**WORK REQUEST**.
Some lines in the entries contain the word "DIGITS". Copy all of them.

(Detected change data)
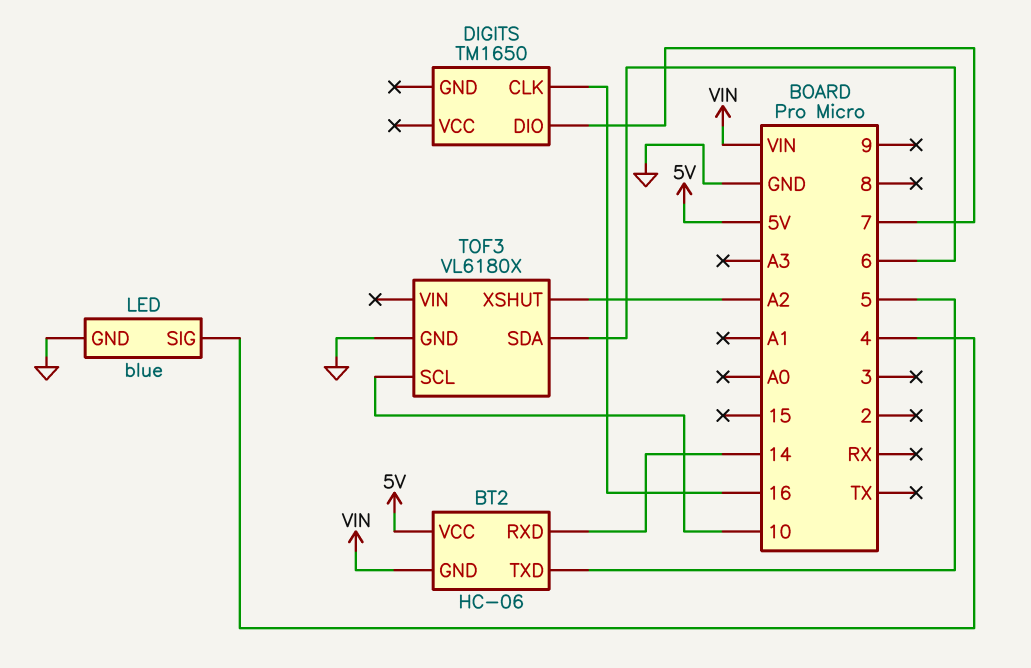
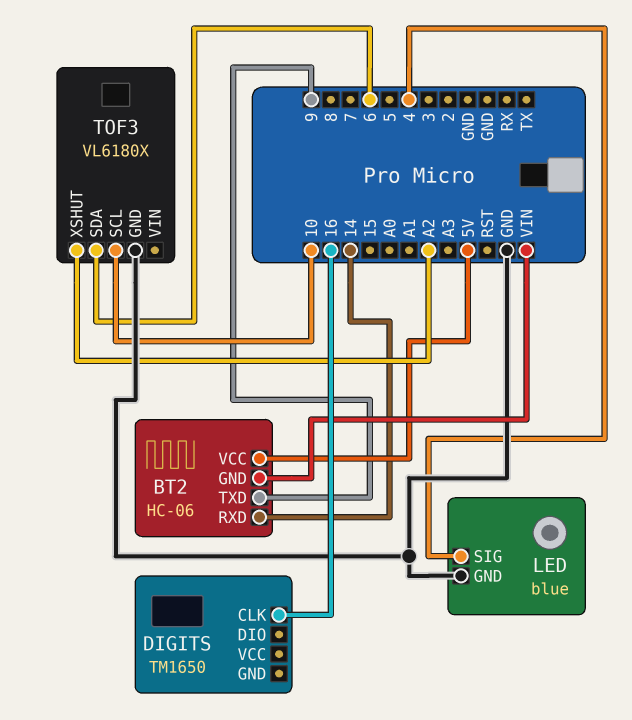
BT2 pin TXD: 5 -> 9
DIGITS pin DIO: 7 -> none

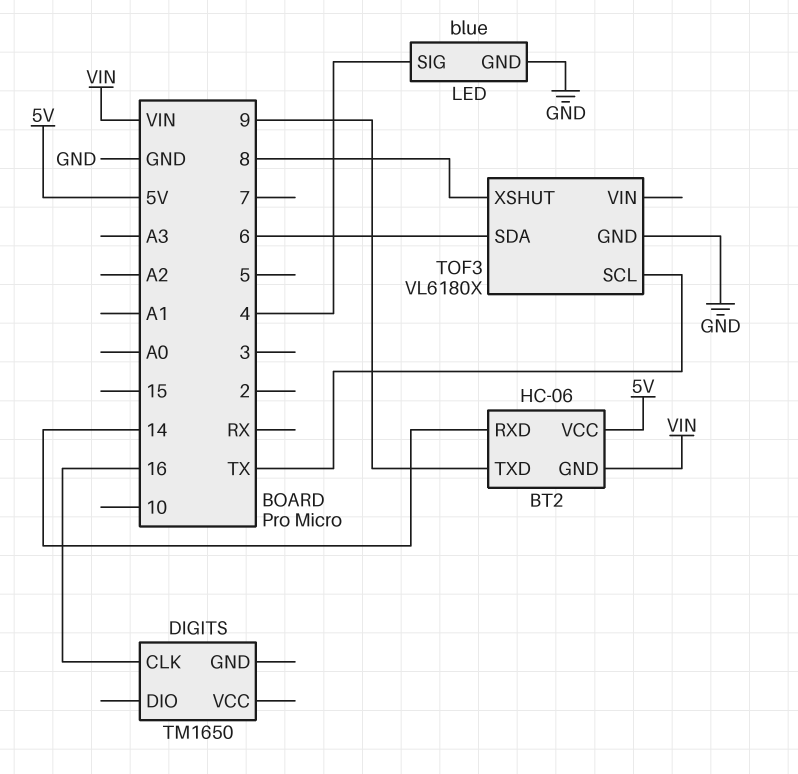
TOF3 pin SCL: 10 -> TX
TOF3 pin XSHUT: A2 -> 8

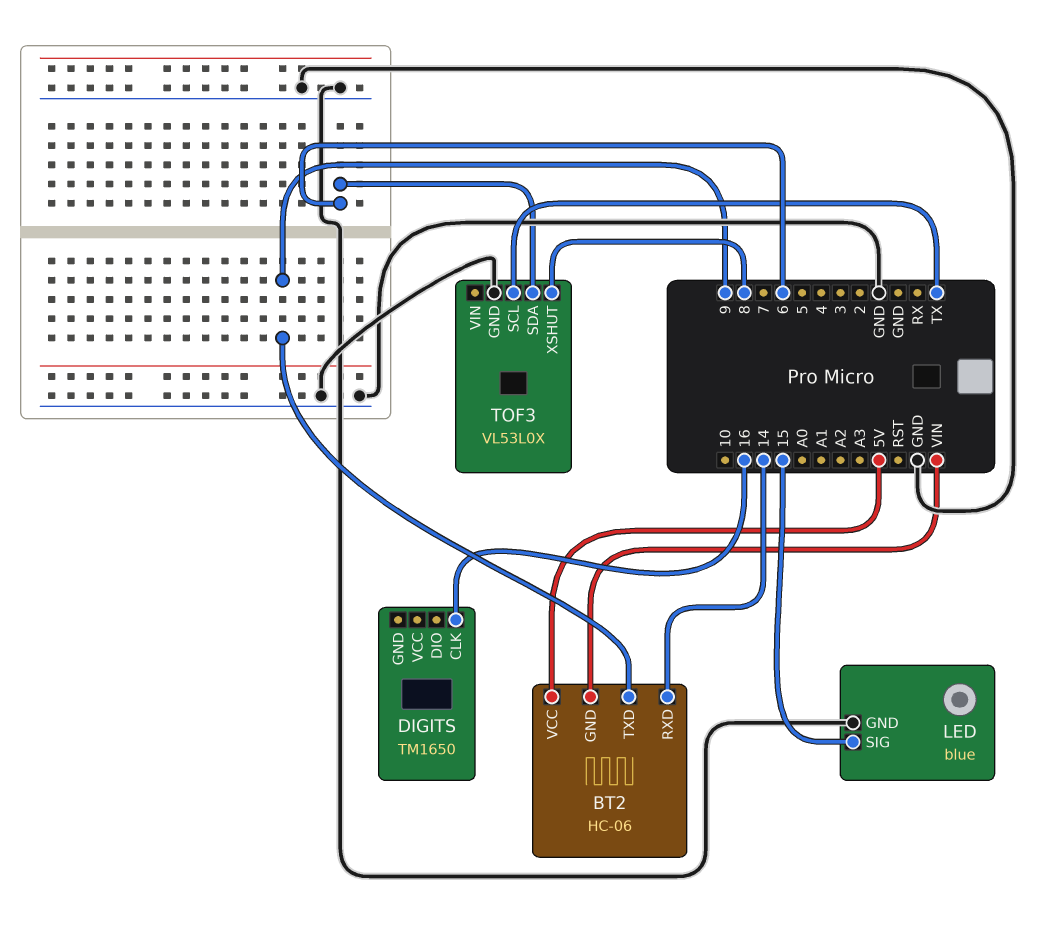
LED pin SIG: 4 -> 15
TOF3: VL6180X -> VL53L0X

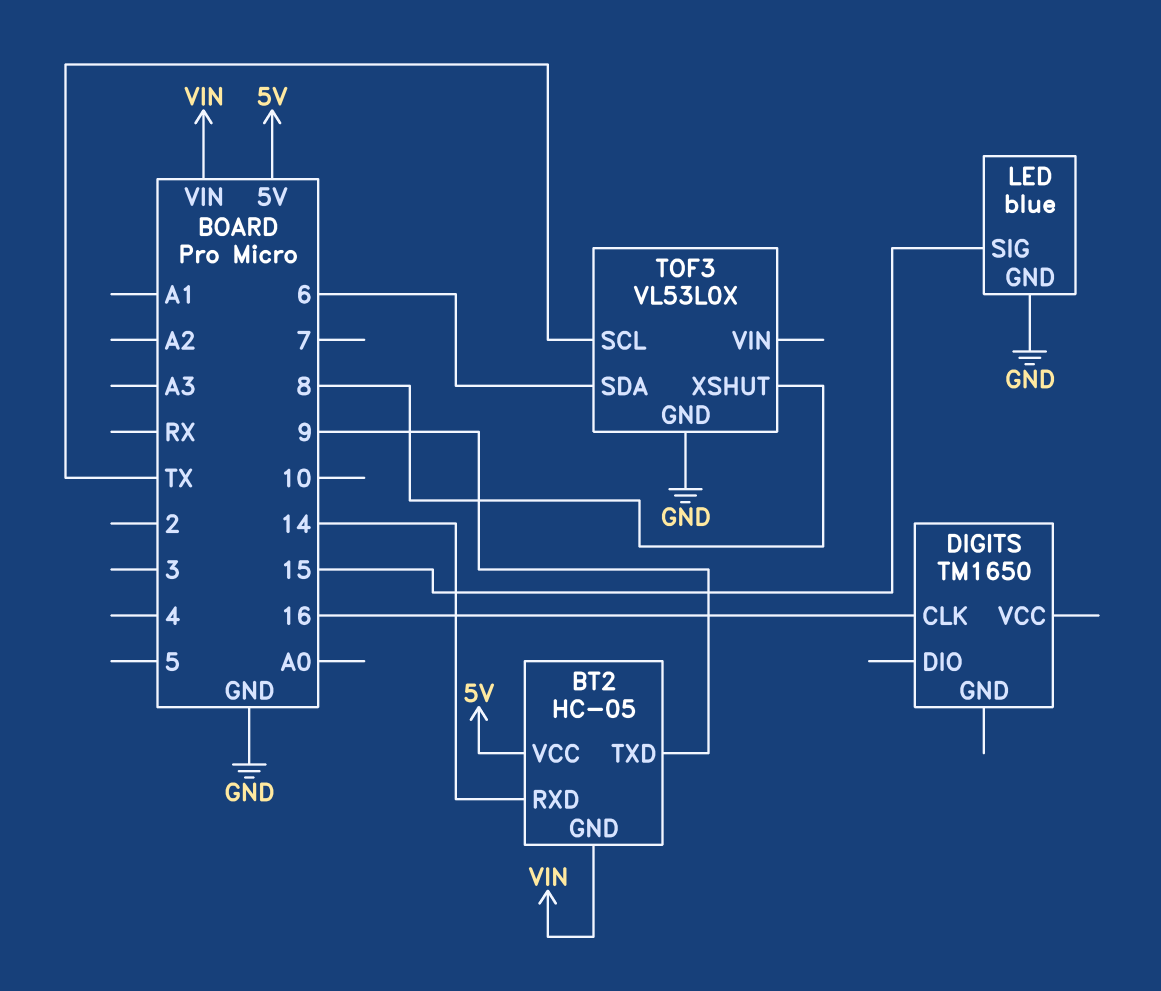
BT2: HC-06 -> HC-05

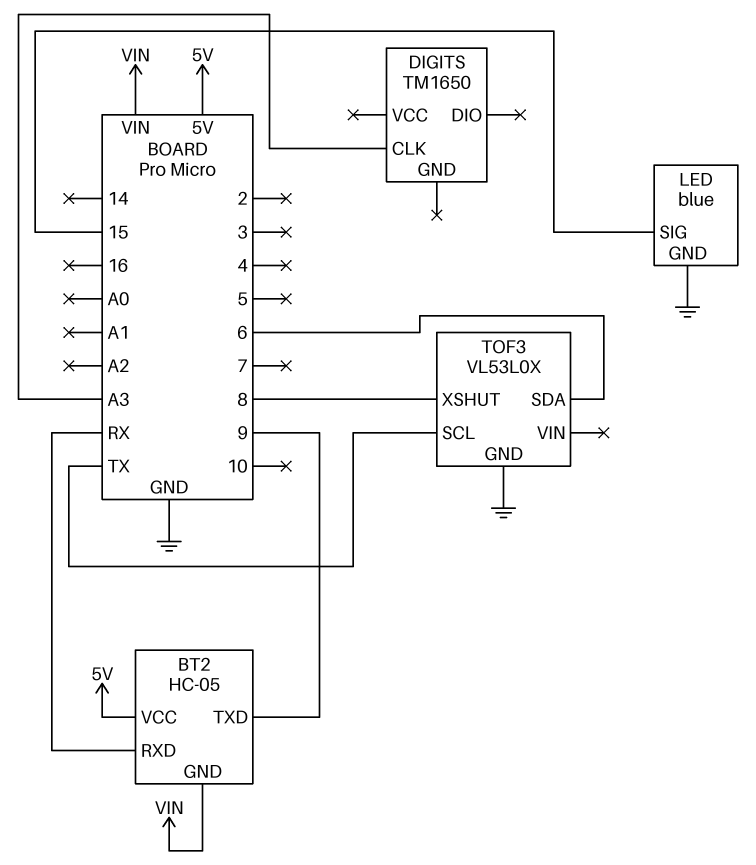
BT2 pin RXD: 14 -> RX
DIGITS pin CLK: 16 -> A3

* * *

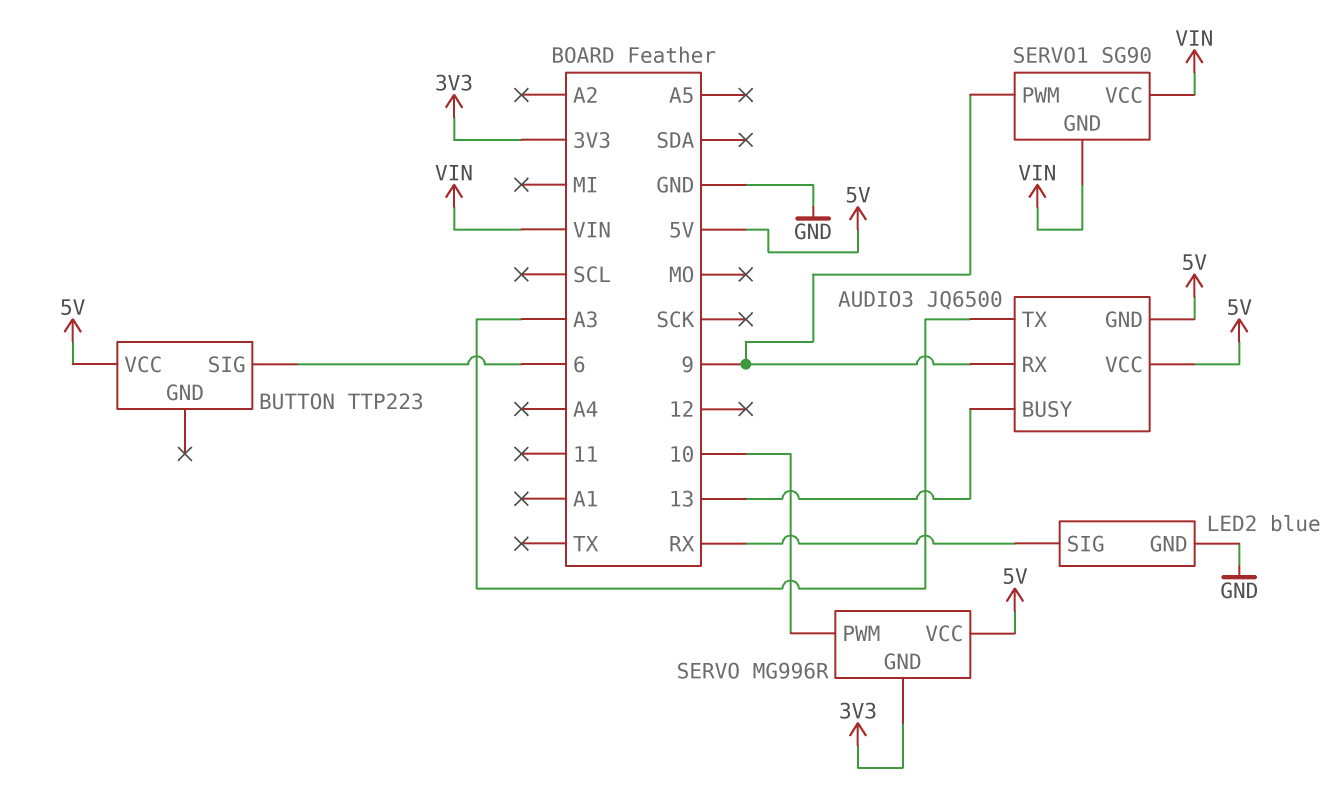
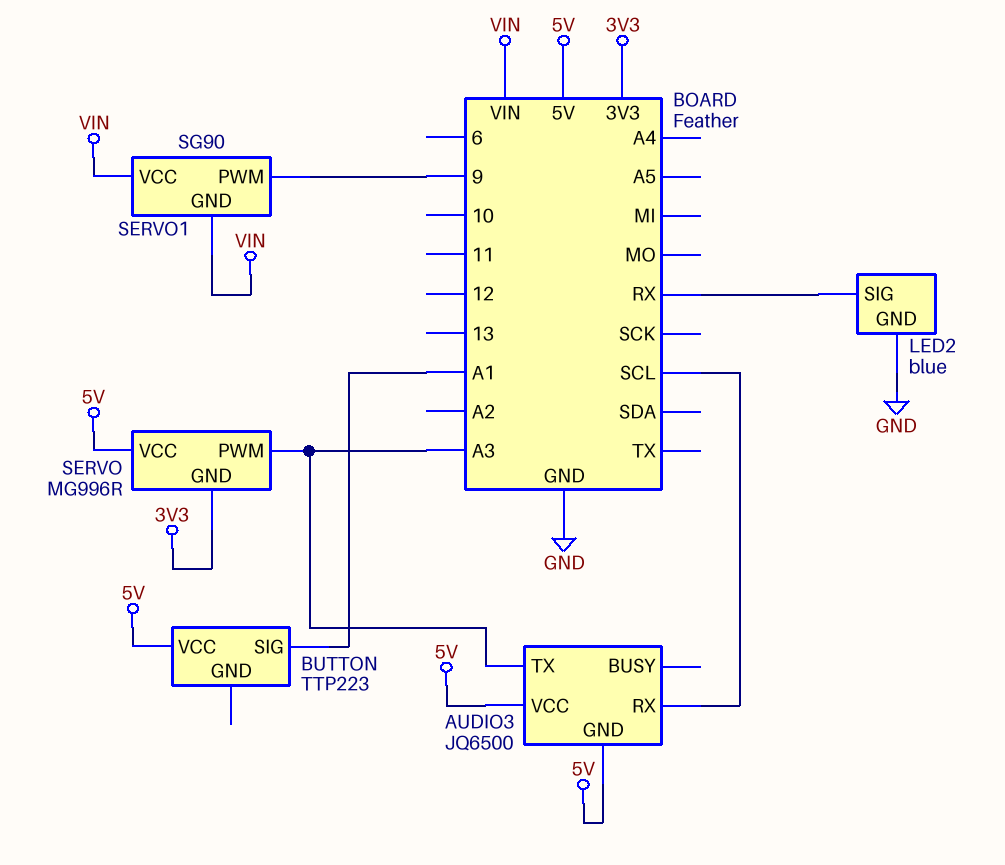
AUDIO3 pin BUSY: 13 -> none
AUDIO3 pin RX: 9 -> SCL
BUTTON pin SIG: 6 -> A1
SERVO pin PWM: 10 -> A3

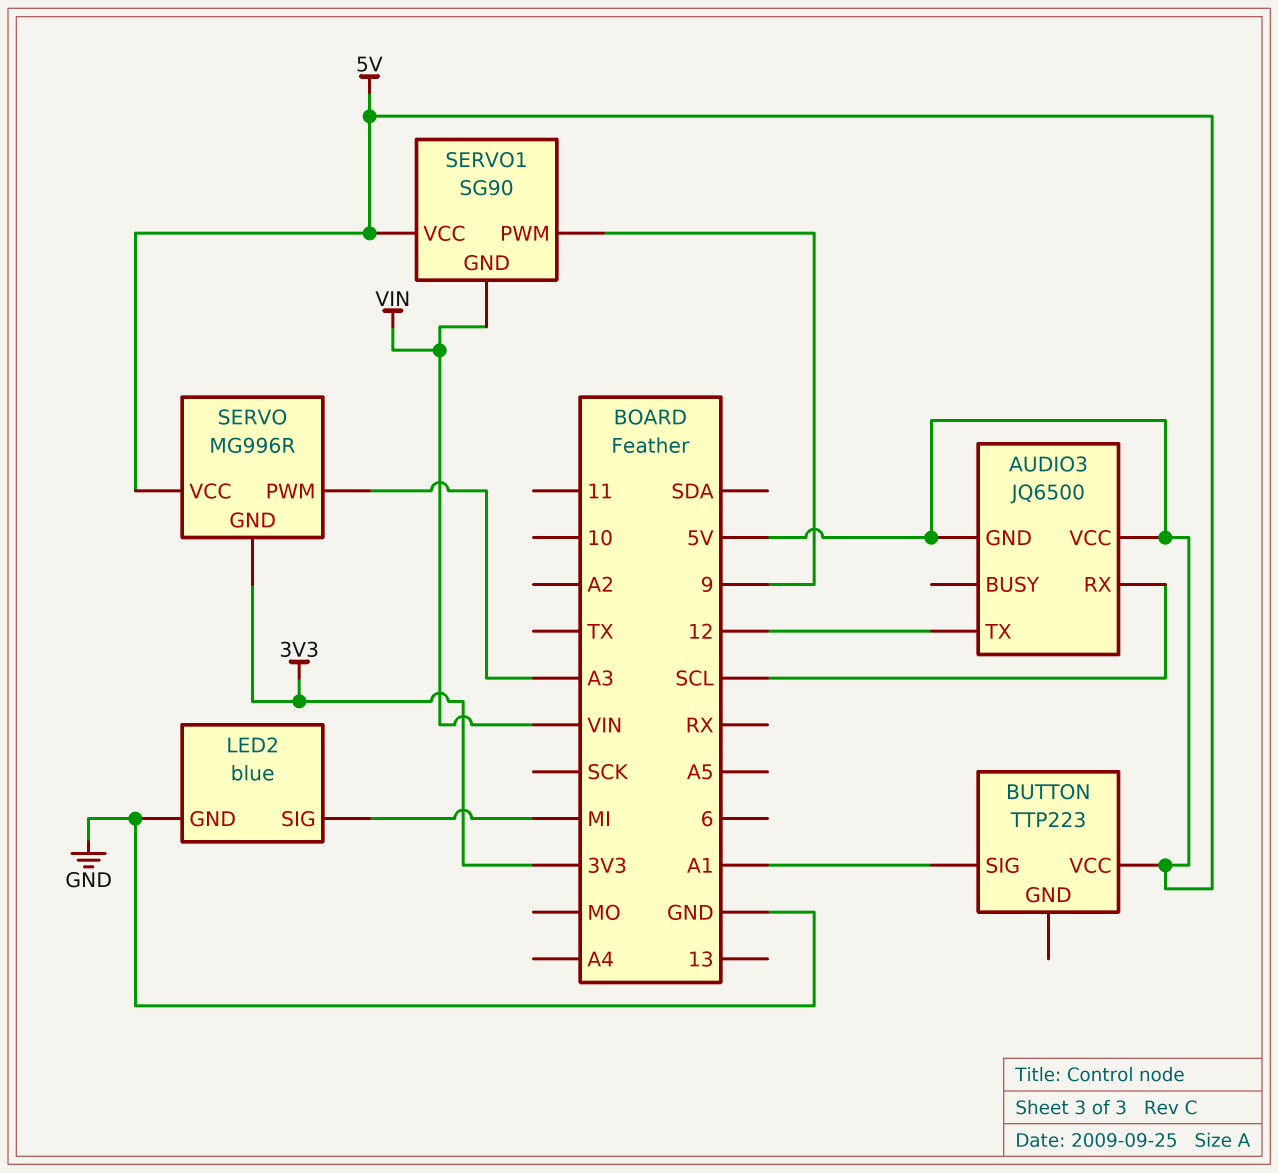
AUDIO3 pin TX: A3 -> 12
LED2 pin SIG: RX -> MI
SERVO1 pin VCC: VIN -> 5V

**YOUR RESPONSE**.
DIGITS pin DIO: 7 -> none
DIGITS pin CLK: 16 -> A3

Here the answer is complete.